===== Records provided =====
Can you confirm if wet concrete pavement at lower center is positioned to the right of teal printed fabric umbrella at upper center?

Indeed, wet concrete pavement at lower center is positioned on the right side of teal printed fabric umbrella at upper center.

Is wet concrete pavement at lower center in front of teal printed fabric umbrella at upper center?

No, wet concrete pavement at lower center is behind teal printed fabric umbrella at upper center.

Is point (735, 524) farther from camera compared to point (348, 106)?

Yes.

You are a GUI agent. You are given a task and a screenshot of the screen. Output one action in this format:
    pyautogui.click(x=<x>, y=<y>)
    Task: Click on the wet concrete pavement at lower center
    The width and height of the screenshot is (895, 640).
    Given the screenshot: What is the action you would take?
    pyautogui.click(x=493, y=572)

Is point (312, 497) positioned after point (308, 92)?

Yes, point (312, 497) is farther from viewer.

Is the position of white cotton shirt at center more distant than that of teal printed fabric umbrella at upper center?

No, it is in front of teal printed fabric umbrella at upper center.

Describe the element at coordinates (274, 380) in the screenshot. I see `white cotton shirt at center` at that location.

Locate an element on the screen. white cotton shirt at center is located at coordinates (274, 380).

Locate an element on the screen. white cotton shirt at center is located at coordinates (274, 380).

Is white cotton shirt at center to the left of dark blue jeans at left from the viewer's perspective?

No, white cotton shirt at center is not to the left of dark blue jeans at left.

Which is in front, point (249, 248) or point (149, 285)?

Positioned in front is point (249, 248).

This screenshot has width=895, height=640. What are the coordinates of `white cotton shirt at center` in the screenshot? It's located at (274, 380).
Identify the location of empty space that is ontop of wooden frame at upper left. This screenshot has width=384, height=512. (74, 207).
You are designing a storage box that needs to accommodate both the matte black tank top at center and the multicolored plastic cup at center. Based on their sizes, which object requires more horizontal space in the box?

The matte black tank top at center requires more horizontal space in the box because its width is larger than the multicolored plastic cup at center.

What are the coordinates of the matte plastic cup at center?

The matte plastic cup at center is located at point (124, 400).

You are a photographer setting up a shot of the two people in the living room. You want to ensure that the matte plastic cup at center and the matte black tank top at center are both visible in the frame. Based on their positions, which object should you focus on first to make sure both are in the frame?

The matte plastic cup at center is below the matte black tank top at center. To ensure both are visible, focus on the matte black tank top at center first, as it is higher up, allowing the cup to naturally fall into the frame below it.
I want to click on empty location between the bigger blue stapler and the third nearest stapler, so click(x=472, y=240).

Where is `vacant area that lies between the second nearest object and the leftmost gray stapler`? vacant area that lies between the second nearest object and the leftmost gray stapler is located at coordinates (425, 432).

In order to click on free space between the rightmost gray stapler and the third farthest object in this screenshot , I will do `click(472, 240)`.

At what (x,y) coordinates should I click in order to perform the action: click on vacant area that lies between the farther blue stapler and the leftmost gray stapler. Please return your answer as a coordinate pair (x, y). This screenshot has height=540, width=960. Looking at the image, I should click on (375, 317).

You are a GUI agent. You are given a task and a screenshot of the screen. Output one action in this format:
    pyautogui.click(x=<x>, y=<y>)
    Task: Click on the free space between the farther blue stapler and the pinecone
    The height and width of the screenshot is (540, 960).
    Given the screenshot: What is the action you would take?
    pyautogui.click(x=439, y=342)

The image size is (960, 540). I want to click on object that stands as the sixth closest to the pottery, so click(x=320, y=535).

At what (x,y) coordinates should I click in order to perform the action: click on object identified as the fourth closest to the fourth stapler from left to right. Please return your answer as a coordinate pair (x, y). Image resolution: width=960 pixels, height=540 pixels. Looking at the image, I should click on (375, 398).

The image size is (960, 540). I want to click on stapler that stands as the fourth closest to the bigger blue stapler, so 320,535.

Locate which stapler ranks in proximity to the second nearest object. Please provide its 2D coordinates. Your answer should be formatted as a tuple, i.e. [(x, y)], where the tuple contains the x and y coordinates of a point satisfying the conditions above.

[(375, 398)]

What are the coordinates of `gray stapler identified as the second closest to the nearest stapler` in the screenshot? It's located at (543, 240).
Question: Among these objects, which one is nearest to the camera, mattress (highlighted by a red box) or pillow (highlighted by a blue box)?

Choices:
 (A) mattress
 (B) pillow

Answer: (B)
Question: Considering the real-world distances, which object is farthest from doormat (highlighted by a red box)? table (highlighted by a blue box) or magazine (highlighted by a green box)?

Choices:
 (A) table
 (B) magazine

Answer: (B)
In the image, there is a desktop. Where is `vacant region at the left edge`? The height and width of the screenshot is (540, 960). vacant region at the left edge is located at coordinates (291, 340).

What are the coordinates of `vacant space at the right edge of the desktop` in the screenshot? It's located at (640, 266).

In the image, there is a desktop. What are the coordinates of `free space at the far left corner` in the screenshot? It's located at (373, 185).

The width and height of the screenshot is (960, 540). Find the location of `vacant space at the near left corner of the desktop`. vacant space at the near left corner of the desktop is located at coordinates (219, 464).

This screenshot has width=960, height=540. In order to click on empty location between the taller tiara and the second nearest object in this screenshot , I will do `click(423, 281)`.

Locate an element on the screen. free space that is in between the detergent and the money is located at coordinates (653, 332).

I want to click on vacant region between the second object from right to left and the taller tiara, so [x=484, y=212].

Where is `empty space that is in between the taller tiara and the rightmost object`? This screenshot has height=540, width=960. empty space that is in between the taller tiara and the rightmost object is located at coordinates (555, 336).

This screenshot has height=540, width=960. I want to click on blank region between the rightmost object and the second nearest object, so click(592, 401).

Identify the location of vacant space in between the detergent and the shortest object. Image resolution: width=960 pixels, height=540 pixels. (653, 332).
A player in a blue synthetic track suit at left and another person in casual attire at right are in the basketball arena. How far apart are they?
=====
§ Problem statement: Transcribe all of the records above verbatim, preserving every line in its original order.

§ The solution:
Can you confirm if wet concrete pavement at lower center is positioned to the right of teal printed fabric umbrella at upper center?

Indeed, wet concrete pavement at lower center is positioned on the right side of teal printed fabric umbrella at upper center.

Is wet concrete pavement at lower center in front of teal printed fabric umbrella at upper center?

No, wet concrete pavement at lower center is behind teal printed fabric umbrella at upper center.

Is point (735, 524) farther from camera compared to point (348, 106)?

Yes.

You are a GUI agent. You are given a task and a screenshot of the screen. Output one action in this format:
    pyautogui.click(x=<x>, y=<y>)
    Task: Click on the wet concrete pavement at lower center
    The width and height of the screenshot is (895, 640).
    Given the screenshot: What is the action you would take?
    pyautogui.click(x=493, y=572)

Is point (312, 497) positioned after point (308, 92)?

Yes, point (312, 497) is farther from viewer.

Is the position of white cotton shirt at center more distant than that of teal printed fabric umbrella at upper center?

No, it is in front of teal printed fabric umbrella at upper center.

Describe the element at coordinates (274, 380) in the screenshot. I see `white cotton shirt at center` at that location.

Locate an element on the screen. white cotton shirt at center is located at coordinates (274, 380).

Locate an element on the screen. white cotton shirt at center is located at coordinates (274, 380).

Is white cotton shirt at center to the left of dark blue jeans at left from the viewer's perspective?

No, white cotton shirt at center is not to the left of dark blue jeans at left.

Which is in front, point (249, 248) or point (149, 285)?

Positioned in front is point (249, 248).

This screenshot has width=895, height=640. What are the coordinates of `white cotton shirt at center` in the screenshot? It's located at (274, 380).
Identify the location of empty space that is ontop of wooden frame at upper left. This screenshot has width=384, height=512. (74, 207).
You are designing a storage box that needs to accommodate both the matte black tank top at center and the multicolored plastic cup at center. Based on their sizes, which object requires more horizontal space in the box?

The matte black tank top at center requires more horizontal space in the box because its width is larger than the multicolored plastic cup at center.

What are the coordinates of the matte plastic cup at center?

The matte plastic cup at center is located at point (124, 400).

You are a photographer setting up a shot of the two people in the living room. You want to ensure that the matte plastic cup at center and the matte black tank top at center are both visible in the frame. Based on their positions, which object should you focus on first to make sure both are in the frame?

The matte plastic cup at center is below the matte black tank top at center. To ensure both are visible, focus on the matte black tank top at center first, as it is higher up, allowing the cup to naturally fall into the frame below it.
I want to click on empty location between the bigger blue stapler and the third nearest stapler, so click(x=472, y=240).

Where is `vacant area that lies between the second nearest object and the leftmost gray stapler`? vacant area that lies between the second nearest object and the leftmost gray stapler is located at coordinates (425, 432).

In order to click on free space between the rightmost gray stapler and the third farthest object in this screenshot , I will do `click(472, 240)`.

At what (x,y) coordinates should I click in order to perform the action: click on vacant area that lies between the farther blue stapler and the leftmost gray stapler. Please return your answer as a coordinate pair (x, y). This screenshot has height=540, width=960. Looking at the image, I should click on (375, 317).

You are a GUI agent. You are given a task and a screenshot of the screen. Output one action in this format:
    pyautogui.click(x=<x>, y=<y>)
    Task: Click on the free space between the farther blue stapler and the pinecone
    The height and width of the screenshot is (540, 960).
    Given the screenshot: What is the action you would take?
    pyautogui.click(x=439, y=342)

The image size is (960, 540). I want to click on object that stands as the sixth closest to the pottery, so click(x=320, y=535).

At what (x,y) coordinates should I click in order to perform the action: click on object identified as the fourth closest to the fourth stapler from left to right. Please return your answer as a coordinate pair (x, y). Image resolution: width=960 pixels, height=540 pixels. Looking at the image, I should click on (375, 398).

The image size is (960, 540). I want to click on stapler that stands as the fourth closest to the bigger blue stapler, so 320,535.

Locate which stapler ranks in proximity to the second nearest object. Please provide its 2D coordinates. Your answer should be formatted as a tuple, i.e. [(x, y)], where the tuple contains the x and y coordinates of a point satisfying the conditions above.

[(375, 398)]

What are the coordinates of `gray stapler identified as the second closest to the nearest stapler` in the screenshot? It's located at (543, 240).
Question: Among these objects, which one is nearest to the camera, mattress (highlighted by a red box) or pillow (highlighted by a blue box)?

Choices:
 (A) mattress
 (B) pillow

Answer: (B)
Question: Considering the real-world distances, which object is farthest from doormat (highlighted by a red box)? table (highlighted by a blue box) or magazine (highlighted by a green box)?

Choices:
 (A) table
 (B) magazine

Answer: (B)
In the image, there is a desktop. Where is `vacant region at the left edge`? The height and width of the screenshot is (540, 960). vacant region at the left edge is located at coordinates (291, 340).

What are the coordinates of `vacant space at the right edge of the desktop` in the screenshot? It's located at (640, 266).

In the image, there is a desktop. What are the coordinates of `free space at the far left corner` in the screenshot? It's located at (373, 185).

The width and height of the screenshot is (960, 540). Find the location of `vacant space at the near left corner of the desktop`. vacant space at the near left corner of the desktop is located at coordinates (219, 464).

This screenshot has width=960, height=540. In order to click on empty location between the taller tiara and the second nearest object in this screenshot , I will do `click(423, 281)`.

Locate an element on the screen. free space that is in between the detergent and the money is located at coordinates (653, 332).

I want to click on vacant region between the second object from right to left and the taller tiara, so [x=484, y=212].

Where is `empty space that is in between the taller tiara and the rightmost object`? This screenshot has height=540, width=960. empty space that is in between the taller tiara and the rightmost object is located at coordinates (555, 336).

This screenshot has height=540, width=960. I want to click on blank region between the rightmost object and the second nearest object, so click(592, 401).

Identify the location of vacant space in between the detergent and the shortest object. Image resolution: width=960 pixels, height=540 pixels. (653, 332).
A player in a blue synthetic track suit at left and another person in casual attire at right are in the basketball arena. How far apart are they?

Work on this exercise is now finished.